--- Exercise data ---
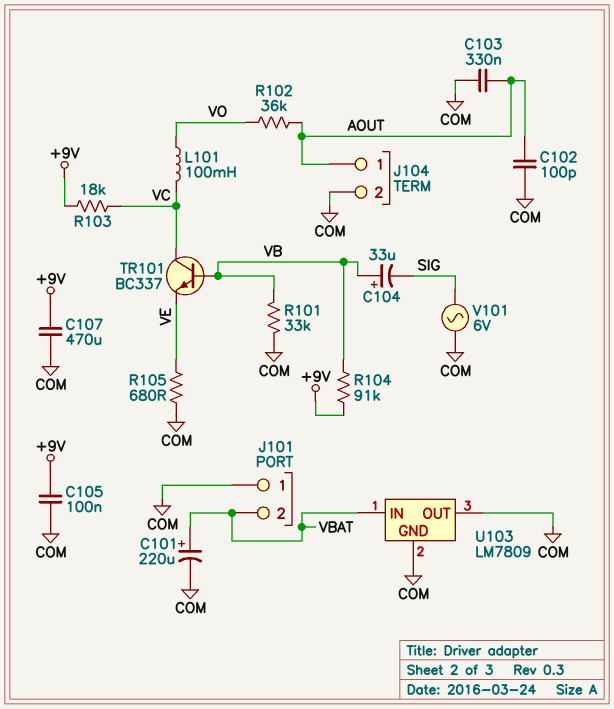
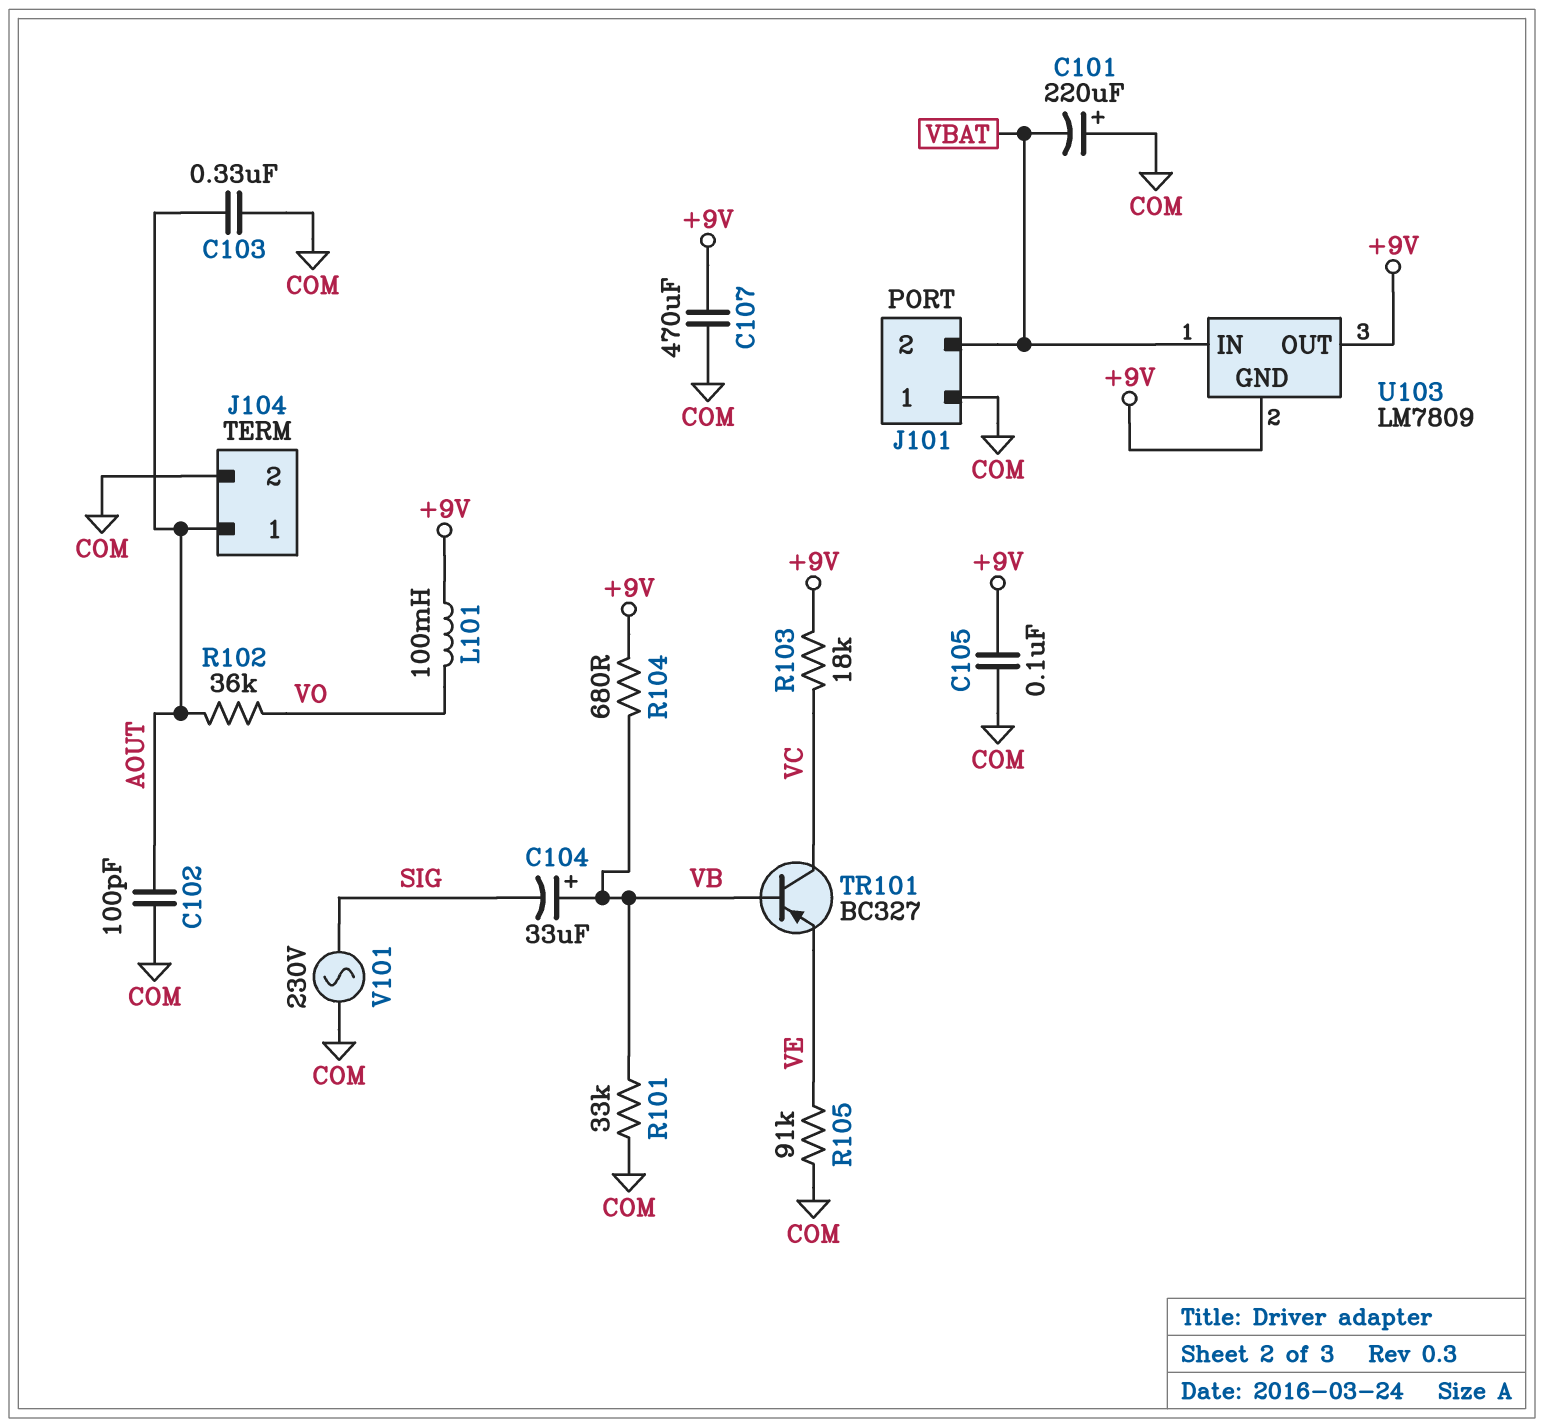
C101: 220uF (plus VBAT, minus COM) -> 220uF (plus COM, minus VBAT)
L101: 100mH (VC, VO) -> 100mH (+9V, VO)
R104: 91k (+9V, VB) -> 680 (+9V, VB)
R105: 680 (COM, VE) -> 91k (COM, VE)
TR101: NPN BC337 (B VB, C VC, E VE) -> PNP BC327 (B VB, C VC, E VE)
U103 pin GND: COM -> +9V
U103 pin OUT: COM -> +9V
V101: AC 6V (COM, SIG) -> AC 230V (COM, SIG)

--- Task objective ---
With the pictures omitted, restate every entry above word for word.

--- Output of the task ---
C101: 220uF (plus VBAT, minus COM) -> 220uF (plus COM, minus VBAT)
L101: 100mH (VC, VO) -> 100mH (+9V, VO)
R104: 91k (+9V, VB) -> 680 (+9V, VB)
R105: 680 (COM, VE) -> 91k (COM, VE)
TR101: NPN BC337 (B VB, C VC, E VE) -> PNP BC327 (B VB, C VC, E VE)
U103 pin GND: COM -> +9V
U103 pin OUT: COM -> +9V
V101: AC 6V (COM, SIG) -> AC 230V (COM, SIG)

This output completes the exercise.